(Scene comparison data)
Segment Open

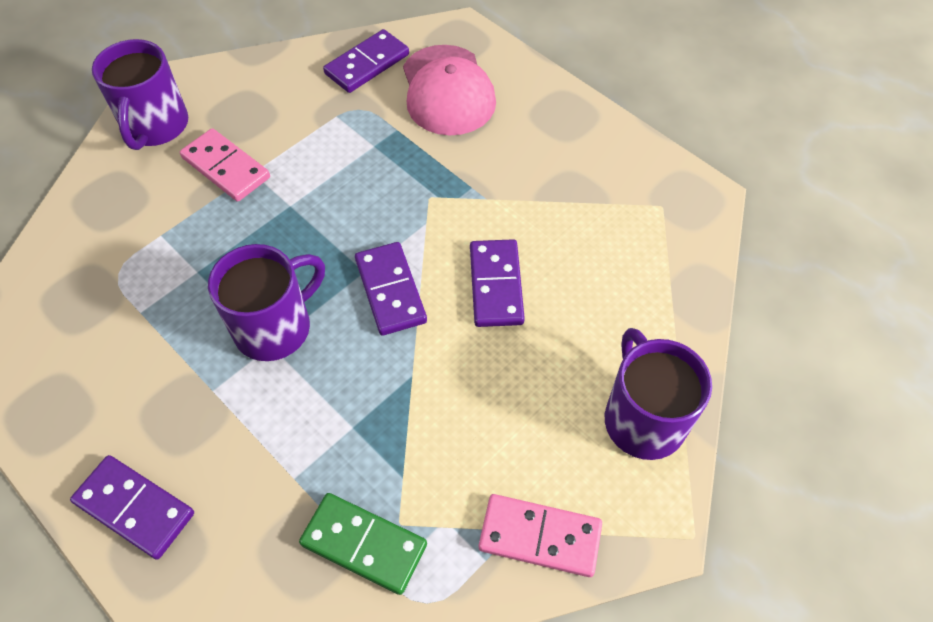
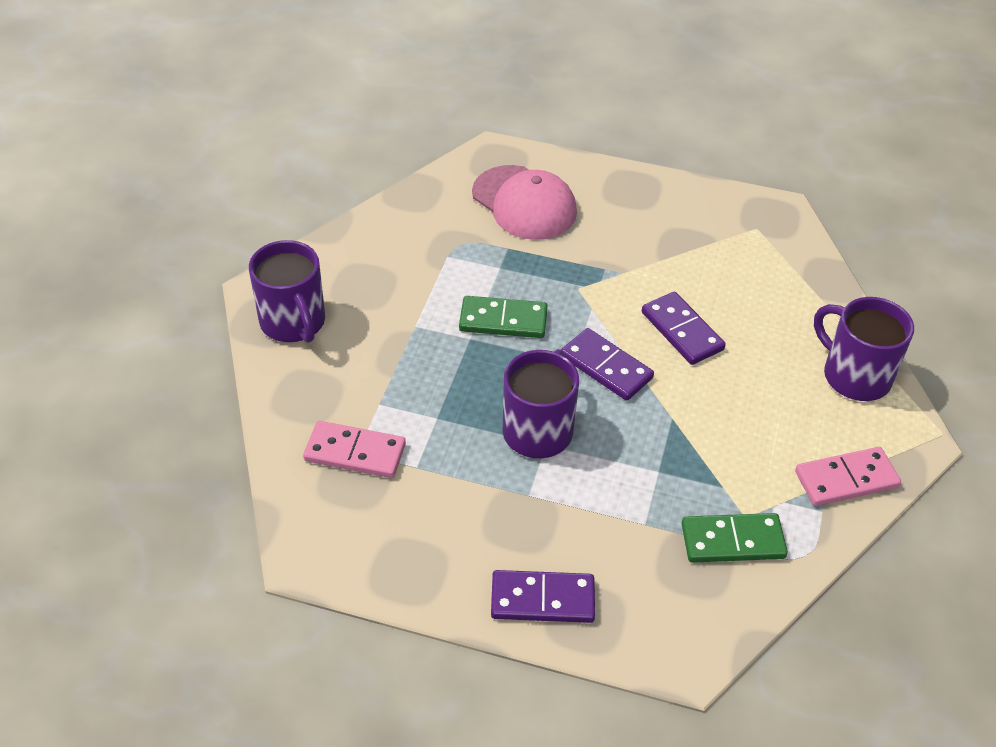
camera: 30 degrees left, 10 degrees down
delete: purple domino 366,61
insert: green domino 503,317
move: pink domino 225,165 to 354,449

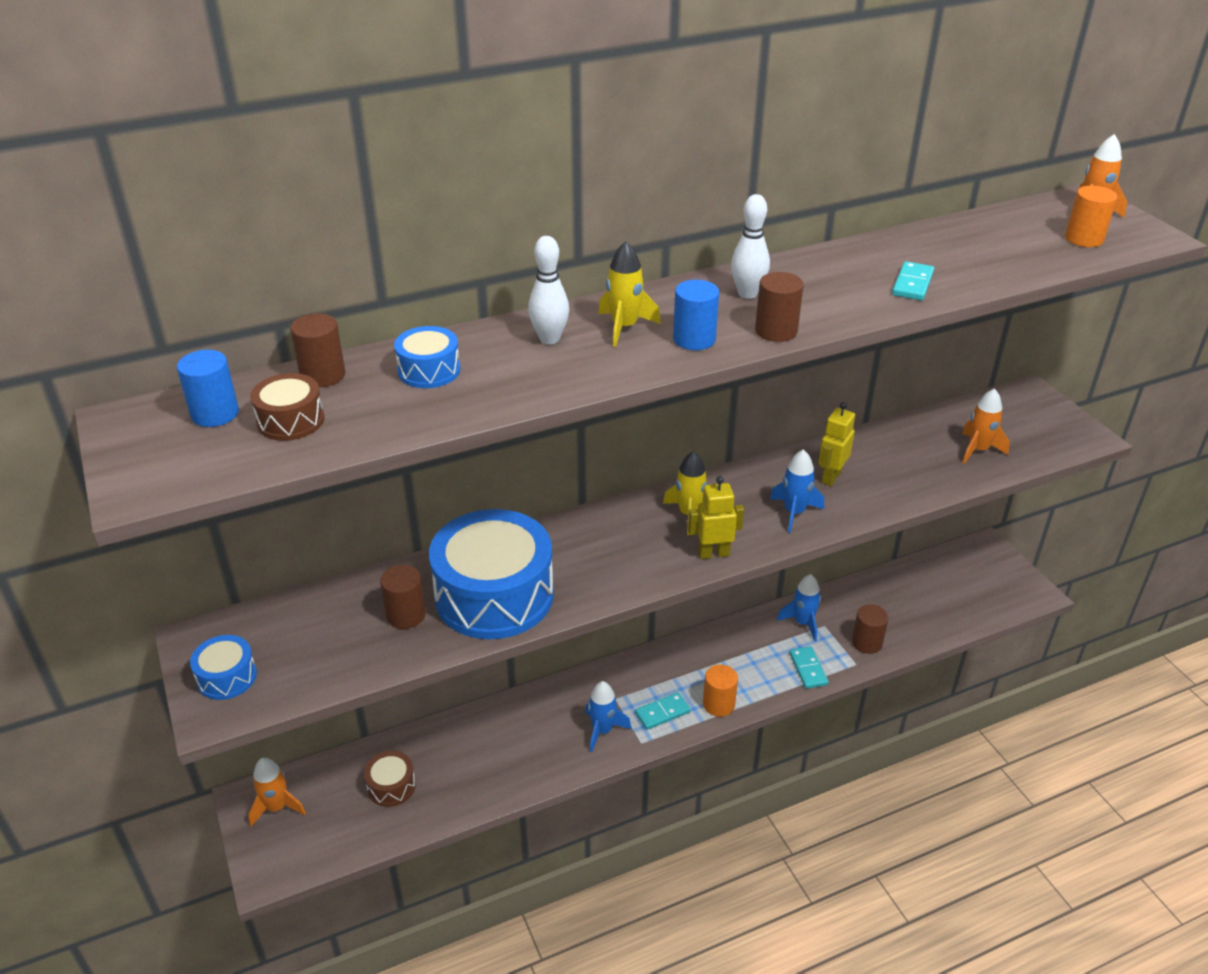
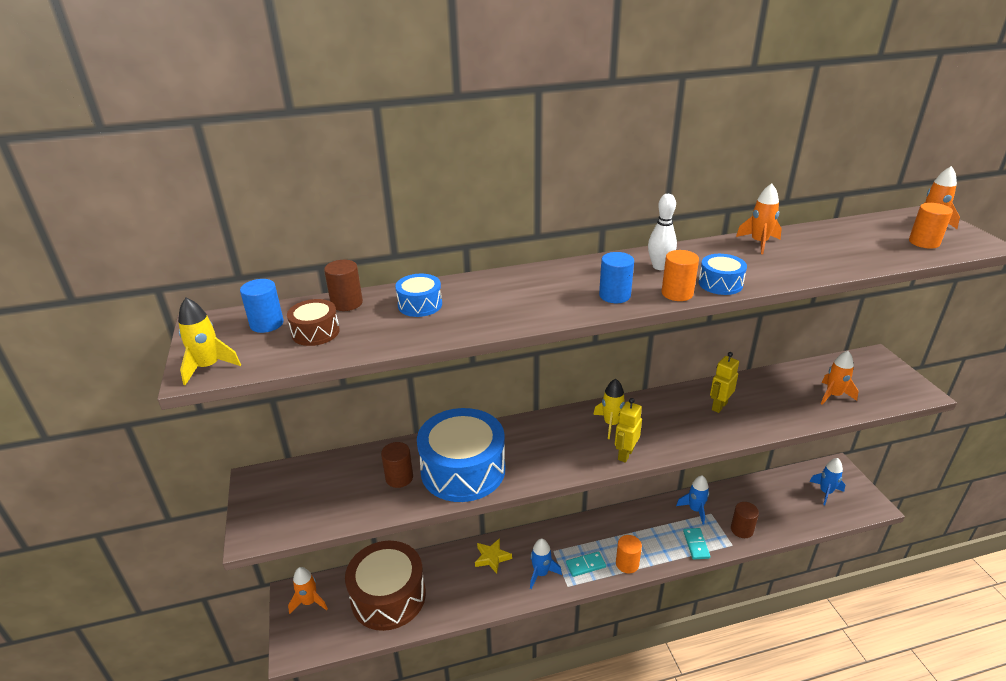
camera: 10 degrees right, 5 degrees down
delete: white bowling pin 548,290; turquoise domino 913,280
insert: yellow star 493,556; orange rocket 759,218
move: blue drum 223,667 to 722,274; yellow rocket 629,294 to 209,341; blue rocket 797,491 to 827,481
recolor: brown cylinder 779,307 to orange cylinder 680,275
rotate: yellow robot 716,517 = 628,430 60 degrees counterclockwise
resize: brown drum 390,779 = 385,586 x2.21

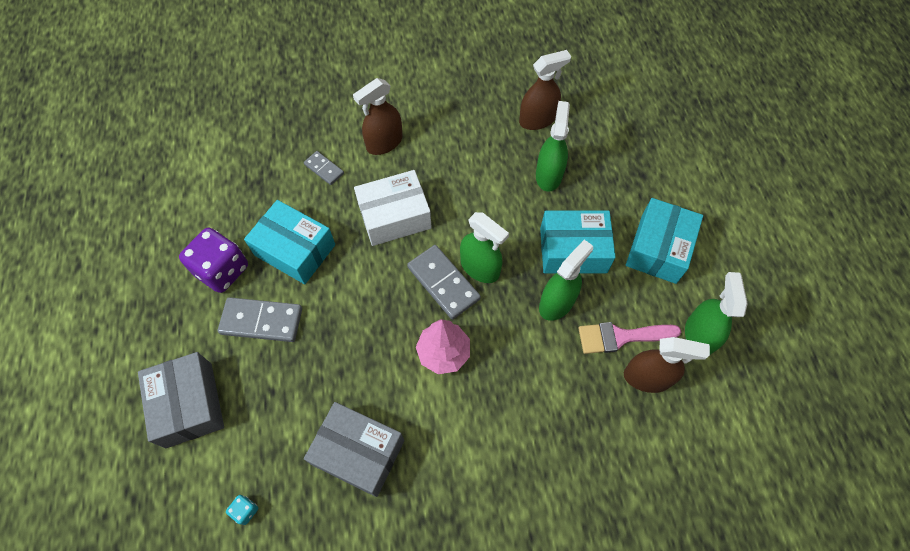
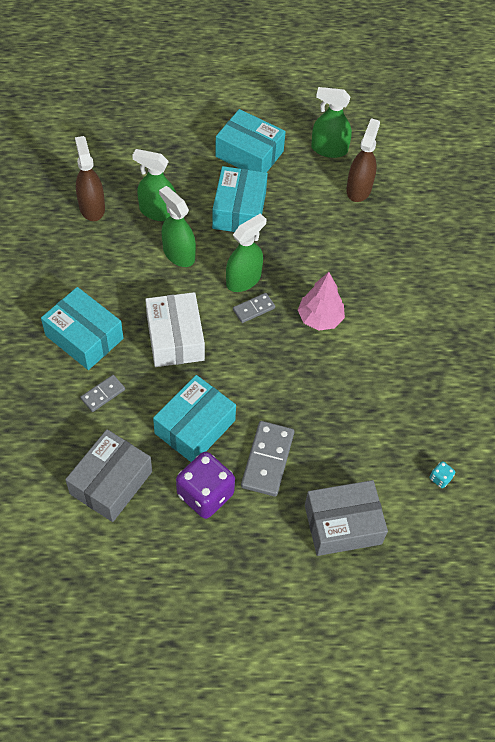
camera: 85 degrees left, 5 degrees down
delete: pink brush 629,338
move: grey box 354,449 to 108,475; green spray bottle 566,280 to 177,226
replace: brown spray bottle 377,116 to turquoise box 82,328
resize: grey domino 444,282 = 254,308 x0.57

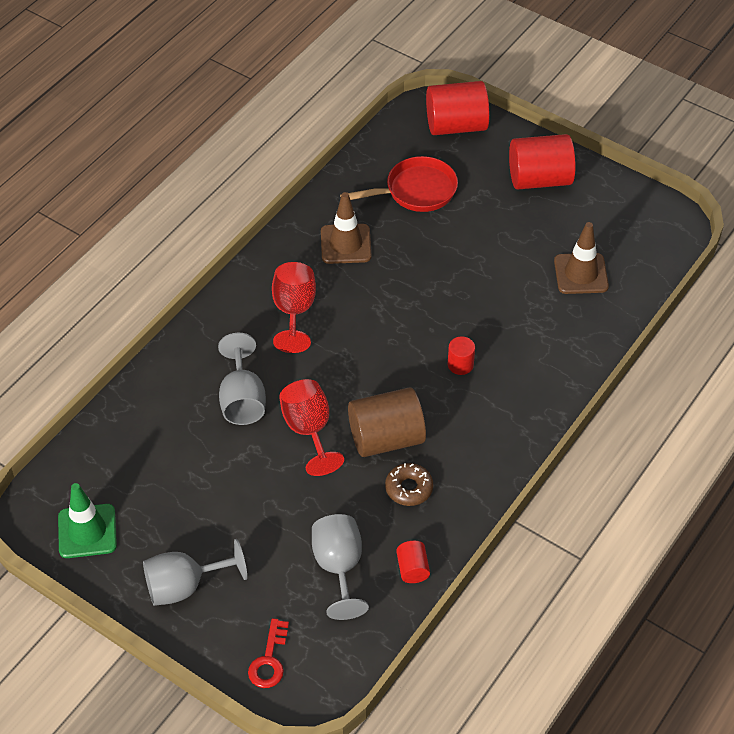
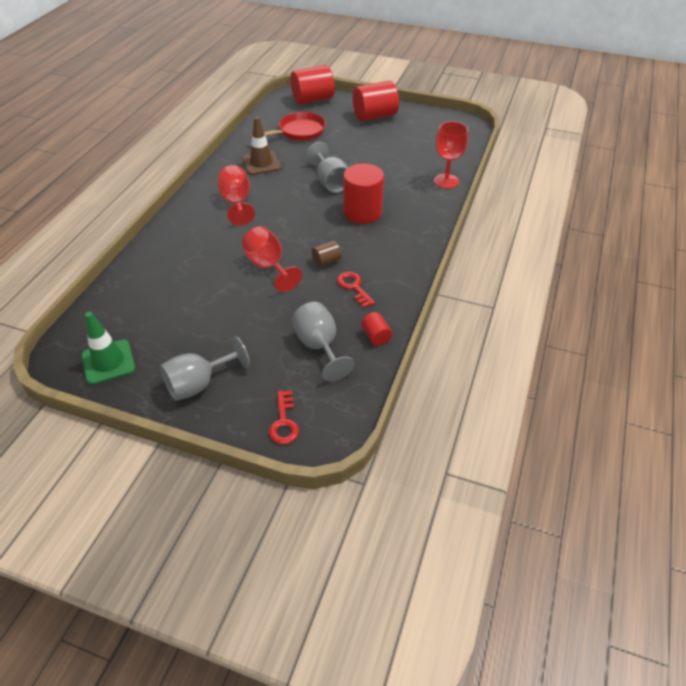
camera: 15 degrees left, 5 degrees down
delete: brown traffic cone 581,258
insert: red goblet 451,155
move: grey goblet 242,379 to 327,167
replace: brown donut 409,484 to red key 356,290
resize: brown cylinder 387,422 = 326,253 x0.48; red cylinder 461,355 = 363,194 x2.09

Segment Closed

TASK GOAL: Nothing but the lines from the top of the data above through the line containing "insert: green domino 503,317" should be output, exactly as written and without the pictures.

RESPONSE TO THE TASK:
camera: 30 degrees left, 10 degrees down
delete: purple domino 366,61
insert: green domino 503,317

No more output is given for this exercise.